#### [Exercise goal]
Find all the lines in the entries below that hold the word "none" and copy them.

** Opening Information given block **

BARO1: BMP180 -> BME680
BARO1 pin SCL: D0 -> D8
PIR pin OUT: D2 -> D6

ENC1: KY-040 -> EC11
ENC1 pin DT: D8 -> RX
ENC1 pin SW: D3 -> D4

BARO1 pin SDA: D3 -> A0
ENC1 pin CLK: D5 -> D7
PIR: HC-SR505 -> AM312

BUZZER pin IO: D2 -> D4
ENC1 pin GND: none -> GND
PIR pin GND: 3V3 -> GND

** Closing Information given block **
** Opening Information given block **

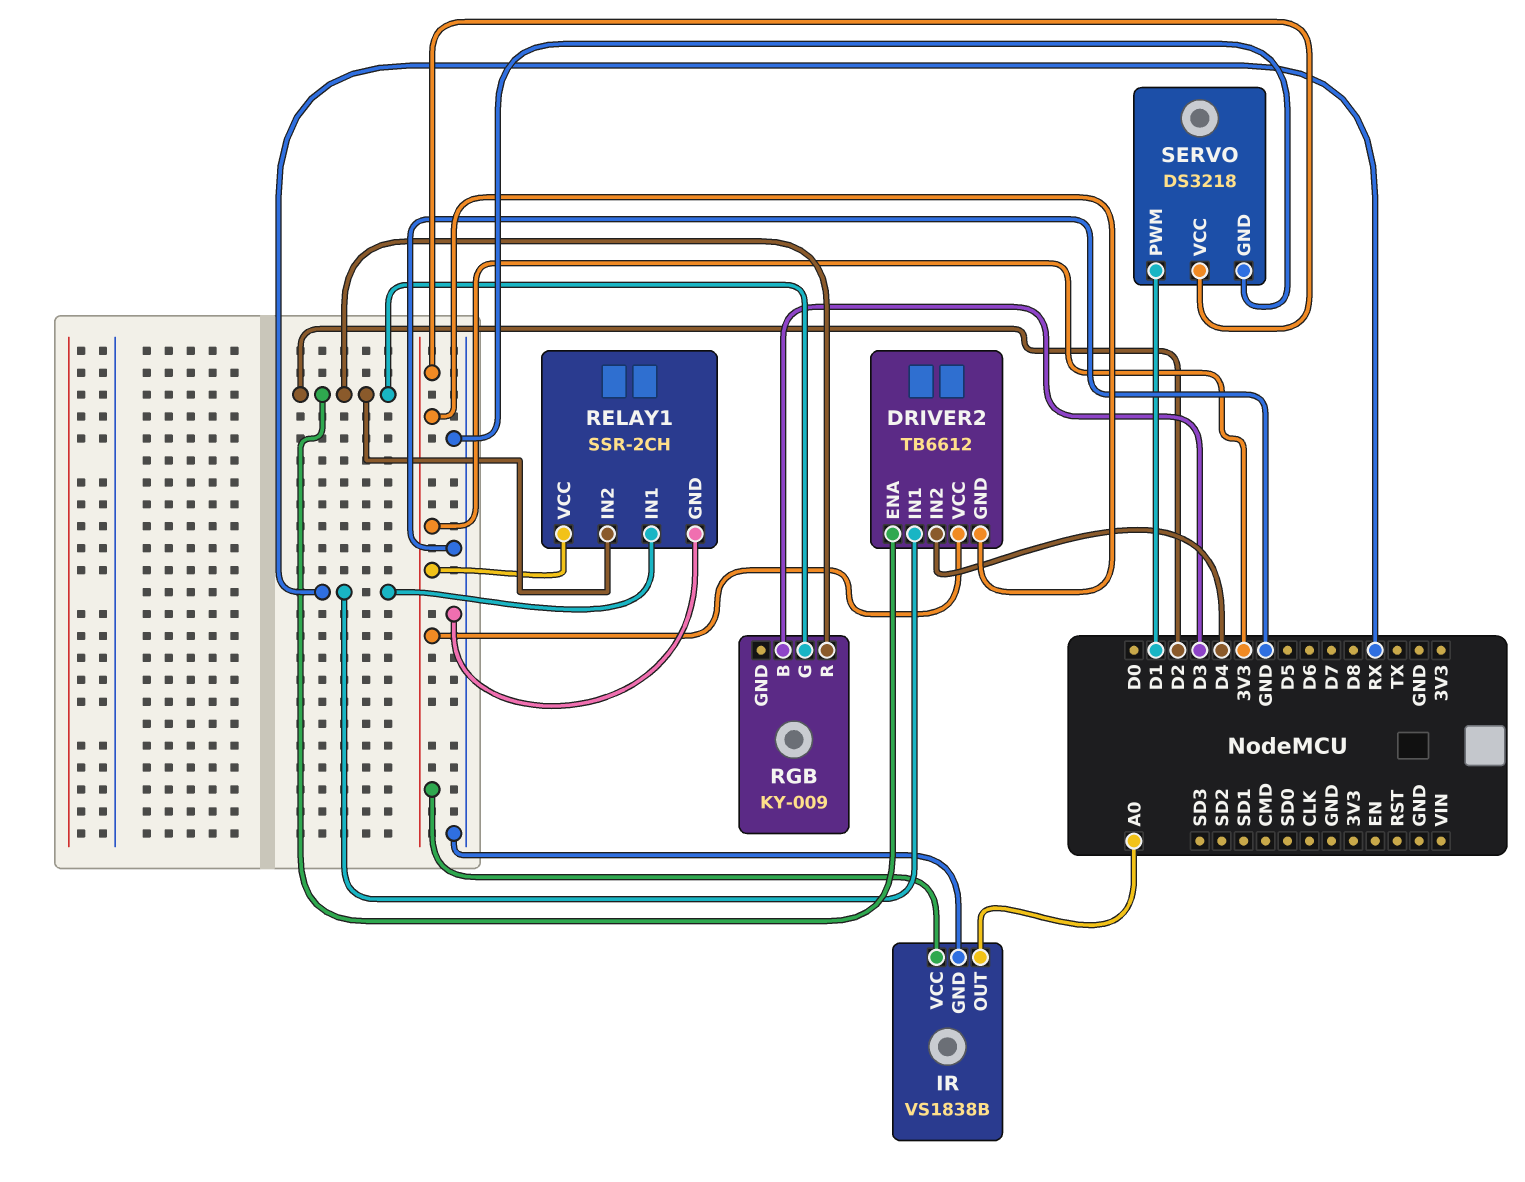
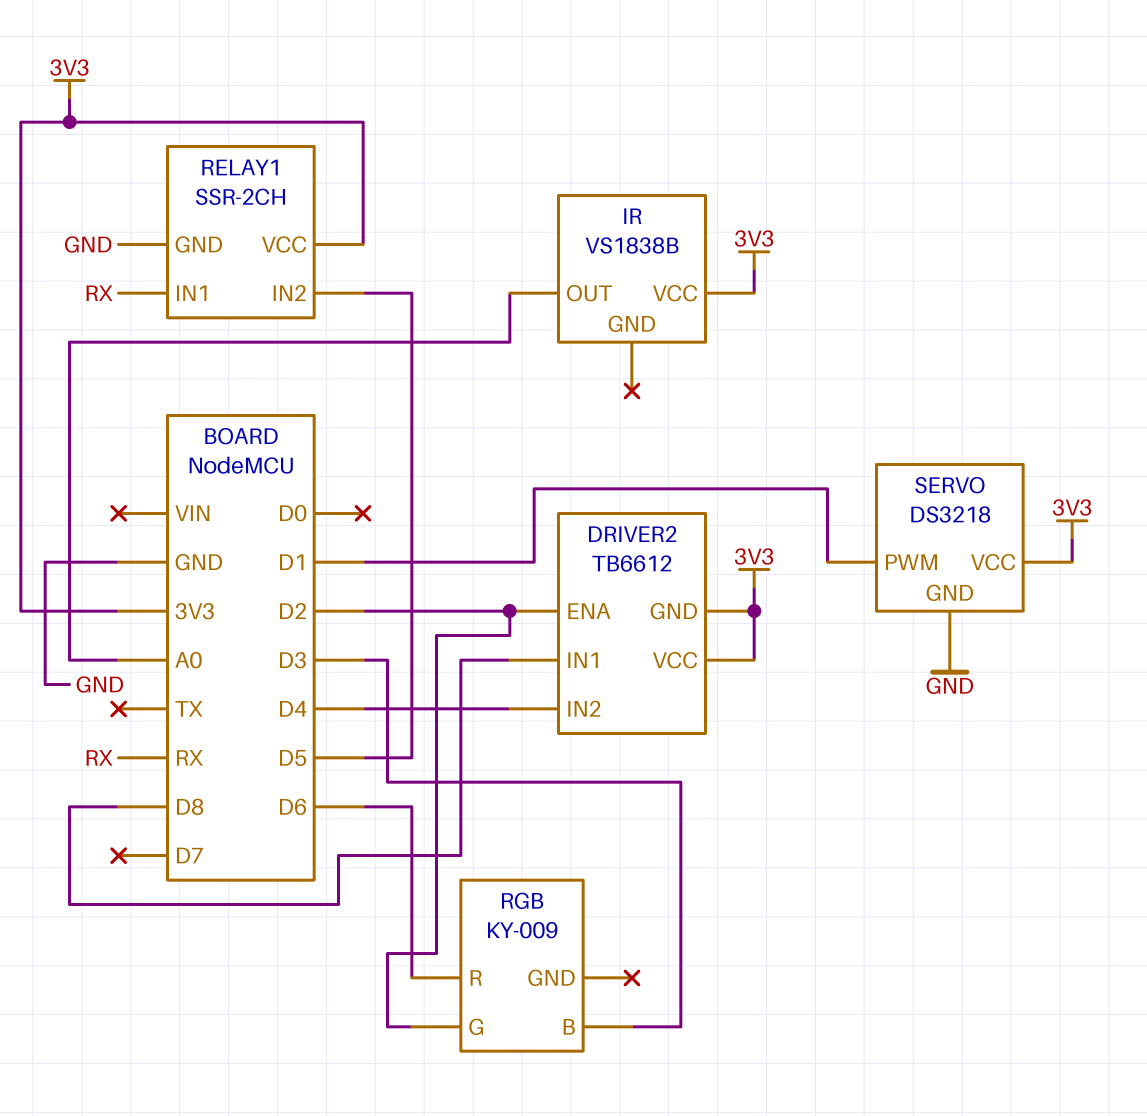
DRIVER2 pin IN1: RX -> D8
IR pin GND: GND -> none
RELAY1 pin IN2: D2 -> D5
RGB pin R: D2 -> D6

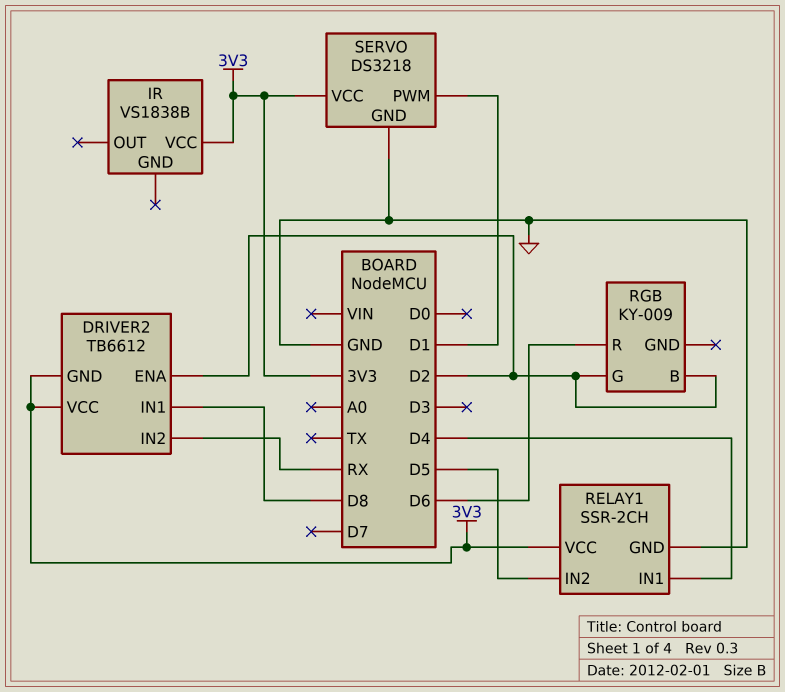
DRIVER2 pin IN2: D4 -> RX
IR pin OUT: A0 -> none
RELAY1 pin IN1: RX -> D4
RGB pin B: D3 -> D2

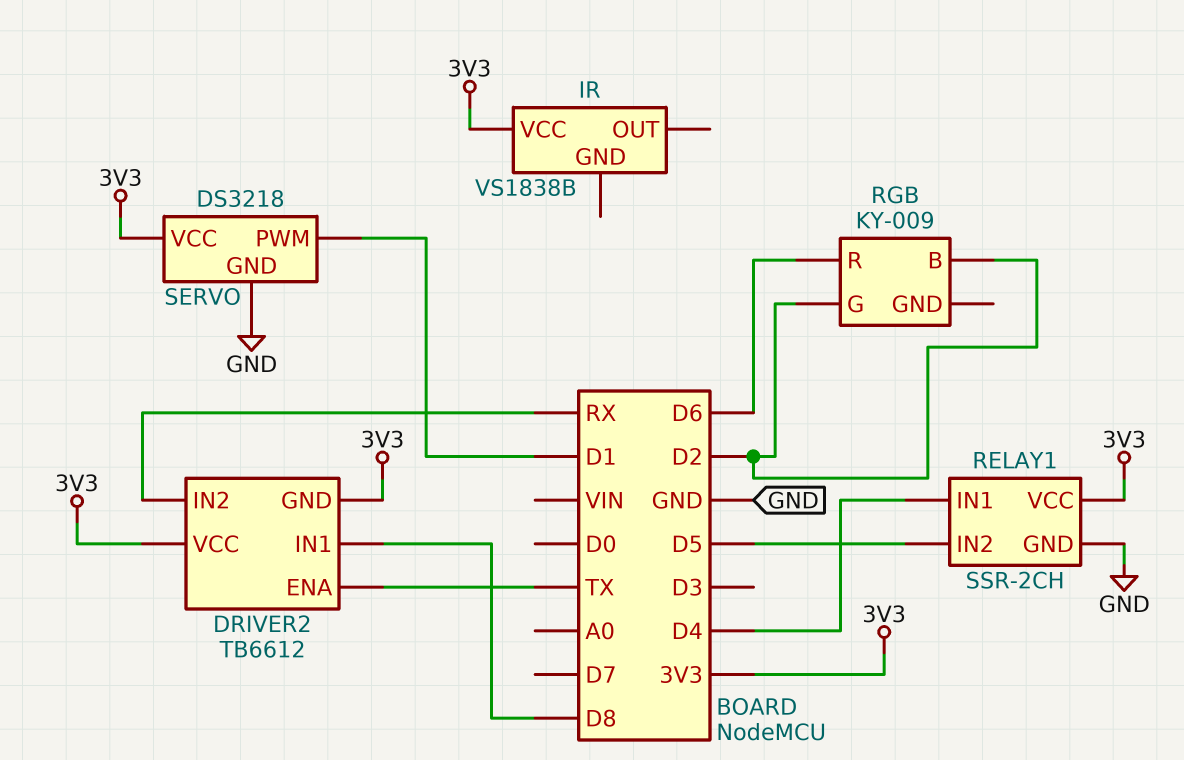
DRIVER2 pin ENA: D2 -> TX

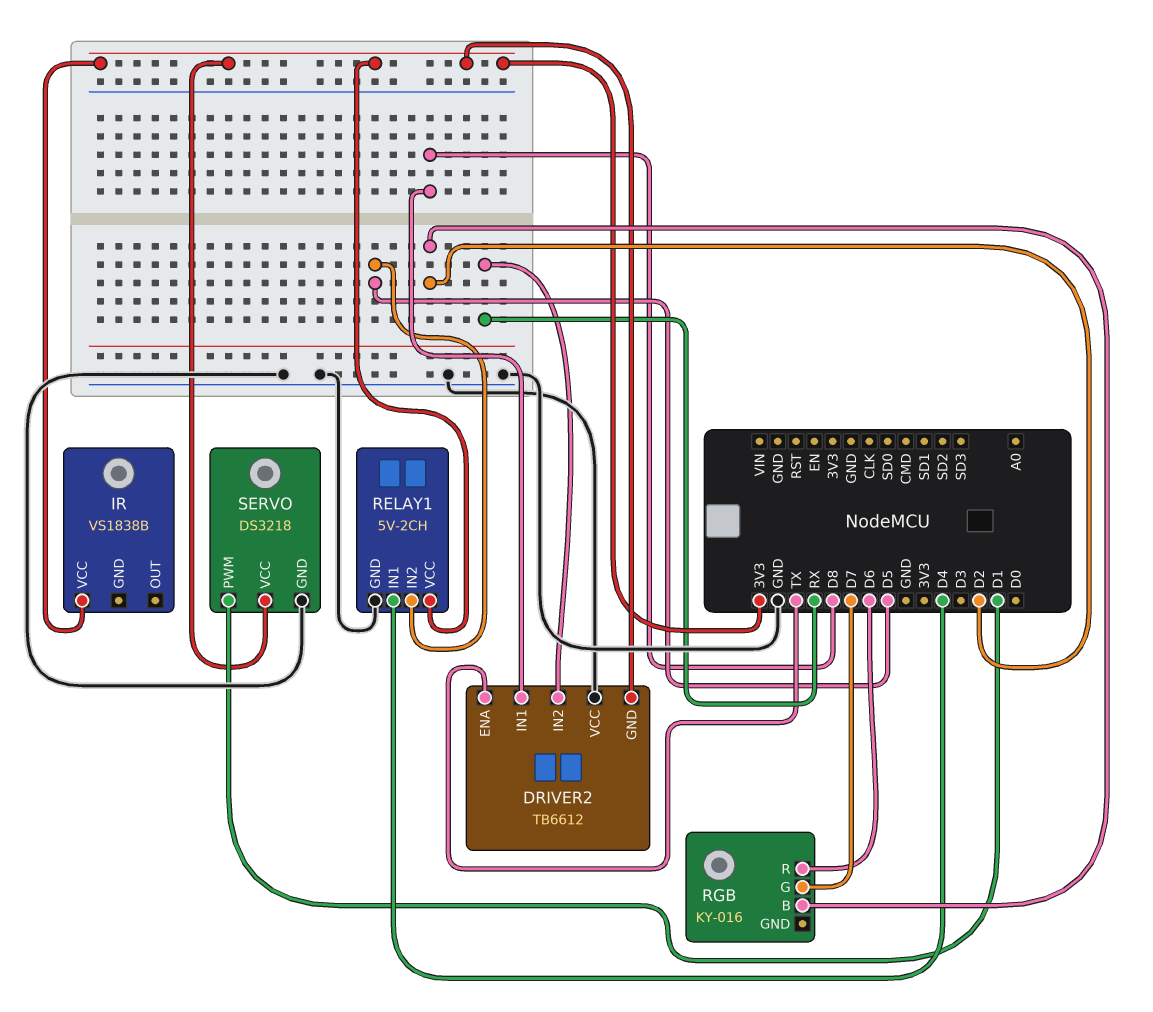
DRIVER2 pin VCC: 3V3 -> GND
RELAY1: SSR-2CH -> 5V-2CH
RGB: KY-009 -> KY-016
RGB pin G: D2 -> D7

** Closing Information given block **

#### [Response to the task]
ENC1 pin GND: none -> GND
IR pin GND: GND -> none
IR pin OUT: A0 -> none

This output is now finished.